> [WHAT YOU WILL DO]
Provide a verbatim copy of the data below.

-------- DATA RECORDS

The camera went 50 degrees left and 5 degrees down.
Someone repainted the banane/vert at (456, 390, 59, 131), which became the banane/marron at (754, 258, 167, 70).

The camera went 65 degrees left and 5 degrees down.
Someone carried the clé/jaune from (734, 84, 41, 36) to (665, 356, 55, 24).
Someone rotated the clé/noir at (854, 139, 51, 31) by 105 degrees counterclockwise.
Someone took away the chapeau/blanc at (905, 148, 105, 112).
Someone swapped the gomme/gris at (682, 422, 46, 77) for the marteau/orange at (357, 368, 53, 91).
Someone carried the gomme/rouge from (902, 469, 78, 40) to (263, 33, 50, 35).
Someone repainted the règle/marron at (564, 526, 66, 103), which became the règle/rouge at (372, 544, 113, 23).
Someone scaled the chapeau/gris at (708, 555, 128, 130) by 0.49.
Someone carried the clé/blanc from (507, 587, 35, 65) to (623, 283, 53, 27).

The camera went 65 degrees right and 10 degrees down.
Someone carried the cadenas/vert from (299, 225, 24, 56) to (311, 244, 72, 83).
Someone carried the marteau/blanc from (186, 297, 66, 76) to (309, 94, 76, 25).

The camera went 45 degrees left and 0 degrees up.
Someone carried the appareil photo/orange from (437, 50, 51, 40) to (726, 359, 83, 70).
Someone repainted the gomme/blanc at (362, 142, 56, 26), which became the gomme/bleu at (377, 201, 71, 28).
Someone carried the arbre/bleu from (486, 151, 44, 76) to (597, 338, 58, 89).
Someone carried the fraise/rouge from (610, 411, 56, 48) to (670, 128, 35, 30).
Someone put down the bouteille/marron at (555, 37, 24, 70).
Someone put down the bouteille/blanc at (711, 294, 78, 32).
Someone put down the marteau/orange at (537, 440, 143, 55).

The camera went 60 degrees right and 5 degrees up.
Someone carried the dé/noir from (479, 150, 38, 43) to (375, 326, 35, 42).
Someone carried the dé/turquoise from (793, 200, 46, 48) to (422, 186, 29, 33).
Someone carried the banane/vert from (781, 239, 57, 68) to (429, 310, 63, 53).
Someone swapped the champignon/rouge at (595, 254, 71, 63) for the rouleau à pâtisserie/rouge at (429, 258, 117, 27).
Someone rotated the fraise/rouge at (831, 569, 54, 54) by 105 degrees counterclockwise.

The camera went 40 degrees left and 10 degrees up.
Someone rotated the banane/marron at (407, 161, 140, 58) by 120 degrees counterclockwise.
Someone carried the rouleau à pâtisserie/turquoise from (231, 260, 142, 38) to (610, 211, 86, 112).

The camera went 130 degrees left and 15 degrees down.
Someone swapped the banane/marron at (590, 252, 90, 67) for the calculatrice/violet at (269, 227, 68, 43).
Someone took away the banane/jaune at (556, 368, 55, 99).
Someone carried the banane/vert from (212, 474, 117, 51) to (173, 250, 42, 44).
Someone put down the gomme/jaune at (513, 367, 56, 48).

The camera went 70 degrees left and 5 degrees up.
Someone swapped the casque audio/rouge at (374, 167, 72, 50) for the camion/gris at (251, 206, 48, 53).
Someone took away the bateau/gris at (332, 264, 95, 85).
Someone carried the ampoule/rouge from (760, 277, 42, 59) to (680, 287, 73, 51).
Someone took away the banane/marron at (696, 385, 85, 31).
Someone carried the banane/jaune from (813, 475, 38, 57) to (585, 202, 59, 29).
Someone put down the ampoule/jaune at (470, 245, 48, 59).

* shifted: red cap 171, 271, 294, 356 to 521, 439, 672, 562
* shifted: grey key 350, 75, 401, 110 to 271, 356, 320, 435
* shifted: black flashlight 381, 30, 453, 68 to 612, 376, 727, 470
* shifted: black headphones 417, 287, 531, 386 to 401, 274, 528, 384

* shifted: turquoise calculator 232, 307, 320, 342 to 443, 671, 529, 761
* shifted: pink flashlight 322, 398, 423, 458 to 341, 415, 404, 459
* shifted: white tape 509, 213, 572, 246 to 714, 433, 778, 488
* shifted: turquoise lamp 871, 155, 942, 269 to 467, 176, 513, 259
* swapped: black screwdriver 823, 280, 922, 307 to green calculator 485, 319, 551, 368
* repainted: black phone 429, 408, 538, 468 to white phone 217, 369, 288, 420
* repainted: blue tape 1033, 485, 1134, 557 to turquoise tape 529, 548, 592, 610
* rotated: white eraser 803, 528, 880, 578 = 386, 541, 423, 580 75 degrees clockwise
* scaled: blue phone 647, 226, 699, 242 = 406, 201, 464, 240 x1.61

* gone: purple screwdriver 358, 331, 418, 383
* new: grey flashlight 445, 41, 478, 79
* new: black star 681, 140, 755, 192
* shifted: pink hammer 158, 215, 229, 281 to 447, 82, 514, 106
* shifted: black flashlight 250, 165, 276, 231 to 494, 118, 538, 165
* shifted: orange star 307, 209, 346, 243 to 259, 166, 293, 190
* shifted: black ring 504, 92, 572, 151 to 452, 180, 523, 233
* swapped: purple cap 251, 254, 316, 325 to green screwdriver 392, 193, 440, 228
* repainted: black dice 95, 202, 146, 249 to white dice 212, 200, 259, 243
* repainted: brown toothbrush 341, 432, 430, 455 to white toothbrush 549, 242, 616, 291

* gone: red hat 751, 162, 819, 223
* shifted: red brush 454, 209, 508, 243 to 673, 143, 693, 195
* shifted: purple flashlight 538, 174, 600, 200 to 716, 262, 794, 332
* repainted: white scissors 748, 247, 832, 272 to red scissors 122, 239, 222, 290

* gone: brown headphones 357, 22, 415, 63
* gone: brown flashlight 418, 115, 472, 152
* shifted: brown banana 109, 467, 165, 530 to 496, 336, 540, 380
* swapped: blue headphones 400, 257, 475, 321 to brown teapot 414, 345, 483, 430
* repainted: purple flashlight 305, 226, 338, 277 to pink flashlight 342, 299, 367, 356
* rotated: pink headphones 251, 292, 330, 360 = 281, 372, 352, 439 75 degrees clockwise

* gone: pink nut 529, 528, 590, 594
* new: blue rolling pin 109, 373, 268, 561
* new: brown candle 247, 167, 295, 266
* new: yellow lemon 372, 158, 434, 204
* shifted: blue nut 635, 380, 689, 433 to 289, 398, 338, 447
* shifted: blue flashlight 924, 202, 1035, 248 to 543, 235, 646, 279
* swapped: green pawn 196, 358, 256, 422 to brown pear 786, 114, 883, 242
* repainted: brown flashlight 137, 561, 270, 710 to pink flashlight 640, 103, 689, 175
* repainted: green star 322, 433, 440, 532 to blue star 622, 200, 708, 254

----------------

> [RESPONSE TO THE EXERCISE]
The camera went 50 degrees left and 5 degrees down.
Someone repainted the banane/vert at (456, 390, 59, 131), which became the banane/marron at (754, 258, 167, 70).

The camera went 65 degrees left and 5 degrees down.
Someone carried the clé/jaune from (734, 84, 41, 36) to (665, 356, 55, 24).
Someone rotated the clé/noir at (854, 139, 51, 31) by 105 degrees counterclockwise.
Someone took away the chapeau/blanc at (905, 148, 105, 112).
Someone swapped the gomme/gris at (682, 422, 46, 77) for the marteau/orange at (357, 368, 53, 91).
Someone carried the gomme/rouge from (902, 469, 78, 40) to (263, 33, 50, 35).
Someone repainted the règle/marron at (564, 526, 66, 103), which became the règle/rouge at (372, 544, 113, 23).
Someone scaled the chapeau/gris at (708, 555, 128, 130) by 0.49.
Someone carried the clé/blanc from (507, 587, 35, 65) to (623, 283, 53, 27).

The camera went 65 degrees right and 10 degrees down.
Someone carried the cadenas/vert from (299, 225, 24, 56) to (311, 244, 72, 83).
Someone carried the marteau/blanc from (186, 297, 66, 76) to (309, 94, 76, 25).

The camera went 45 degrees left and 0 degrees up.
Someone carried the appareil photo/orange from (437, 50, 51, 40) to (726, 359, 83, 70).
Someone repainted the gomme/blanc at (362, 142, 56, 26), which became the gomme/bleu at (377, 201, 71, 28).
Someone carried the arbre/bleu from (486, 151, 44, 76) to (597, 338, 58, 89).
Someone carried the fraise/rouge from (610, 411, 56, 48) to (670, 128, 35, 30).
Someone put down the bouteille/marron at (555, 37, 24, 70).
Someone put down the bouteille/blanc at (711, 294, 78, 32).
Someone put down the marteau/orange at (537, 440, 143, 55).

The camera went 60 degrees right and 5 degrees up.
Someone carried the dé/noir from (479, 150, 38, 43) to (375, 326, 35, 42).
Someone carried the dé/turquoise from (793, 200, 46, 48) to (422, 186, 29, 33).
Someone carried the banane/vert from (781, 239, 57, 68) to (429, 310, 63, 53).
Someone swapped the champignon/rouge at (595, 254, 71, 63) for the rouleau à pâtisserie/rouge at (429, 258, 117, 27).
Someone rotated the fraise/rouge at (831, 569, 54, 54) by 105 degrees counterclockwise.

The camera went 40 degrees left and 10 degrees up.
Someone rotated the banane/marron at (407, 161, 140, 58) by 120 degrees counterclockwise.
Someone carried the rouleau à pâtisserie/turquoise from (231, 260, 142, 38) to (610, 211, 86, 112).

The camera went 130 degrees left and 15 degrees down.
Someone swapped the banane/marron at (590, 252, 90, 67) for the calculatrice/violet at (269, 227, 68, 43).
Someone took away the banane/jaune at (556, 368, 55, 99).
Someone carried the banane/vert from (212, 474, 117, 51) to (173, 250, 42, 44).
Someone put down the gomme/jaune at (513, 367, 56, 48).

The camera went 70 degrees left and 5 degrees up.
Someone swapped the casque audio/rouge at (374, 167, 72, 50) for the camion/gris at (251, 206, 48, 53).
Someone took away the bateau/gris at (332, 264, 95, 85).
Someone carried the ampoule/rouge from (760, 277, 42, 59) to (680, 287, 73, 51).
Someone took away the banane/marron at (696, 385, 85, 31).
Someone carried the banane/jaune from (813, 475, 38, 57) to (585, 202, 59, 29).
Someone put down the ampoule/jaune at (470, 245, 48, 59).

* shifted: red cap 171, 271, 294, 356 to 521, 439, 672, 562
* shifted: grey key 350, 75, 401, 110 to 271, 356, 320, 435
* shifted: black flashlight 381, 30, 453, 68 to 612, 376, 727, 470
* shifted: black headphones 417, 287, 531, 386 to 401, 274, 528, 384

* shifted: turquoise calculator 232, 307, 320, 342 to 443, 671, 529, 761
* shifted: pink flashlight 322, 398, 423, 458 to 341, 415, 404, 459
* shifted: white tape 509, 213, 572, 246 to 714, 433, 778, 488
* shifted: turquoise lamp 871, 155, 942, 269 to 467, 176, 513, 259
* swapped: black screwdriver 823, 280, 922, 307 to green calculator 485, 319, 551, 368
* repainted: black phone 429, 408, 538, 468 to white phone 217, 369, 288, 420
* repainted: blue tape 1033, 485, 1134, 557 to turquoise tape 529, 548, 592, 610
* rotated: white eraser 803, 528, 880, 578 = 386, 541, 423, 580 75 degrees clockwise
* scaled: blue phone 647, 226, 699, 242 = 406, 201, 464, 240 x1.61

* gone: purple screwdriver 358, 331, 418, 383
* new: grey flashlight 445, 41, 478, 79
* new: black star 681, 140, 755, 192
* shifted: pink hammer 158, 215, 229, 281 to 447, 82, 514, 106
* shifted: black flashlight 250, 165, 276, 231 to 494, 118, 538, 165
* shifted: orange star 307, 209, 346, 243 to 259, 166, 293, 190
* shifted: black ring 504, 92, 572, 151 to 452, 180, 523, 233
* swapped: purple cap 251, 254, 316, 325 to green screwdriver 392, 193, 440, 228
* repainted: black dice 95, 202, 146, 249 to white dice 212, 200, 259, 243
* repainted: brown toothbrush 341, 432, 430, 455 to white toothbrush 549, 242, 616, 291

* gone: red hat 751, 162, 819, 223
* shifted: red brush 454, 209, 508, 243 to 673, 143, 693, 195
* shifted: purple flashlight 538, 174, 600, 200 to 716, 262, 794, 332
* repainted: white scissors 748, 247, 832, 272 to red scissors 122, 239, 222, 290

* gone: brown headphones 357, 22, 415, 63
* gone: brown flashlight 418, 115, 472, 152
* shifted: brown banana 109, 467, 165, 530 to 496, 336, 540, 380
* swapped: blue headphones 400, 257, 475, 321 to brown teapot 414, 345, 483, 430
* repainted: purple flashlight 305, 226, 338, 277 to pink flashlight 342, 299, 367, 356
* rotated: pink headphones 251, 292, 330, 360 = 281, 372, 352, 439 75 degrees clockwise

* gone: pink nut 529, 528, 590, 594
* new: blue rolling pin 109, 373, 268, 561
* new: brown candle 247, 167, 295, 266
* new: yellow lemon 372, 158, 434, 204
* shifted: blue nut 635, 380, 689, 433 to 289, 398, 338, 447
* shifted: blue flashlight 924, 202, 1035, 248 to 543, 235, 646, 279
* swapped: green pawn 196, 358, 256, 422 to brown pear 786, 114, 883, 242
* repainted: brown flashlight 137, 561, 270, 710 to pink flashlight 640, 103, 689, 175
* repainted: green star 322, 433, 440, 532 to blue star 622, 200, 708, 254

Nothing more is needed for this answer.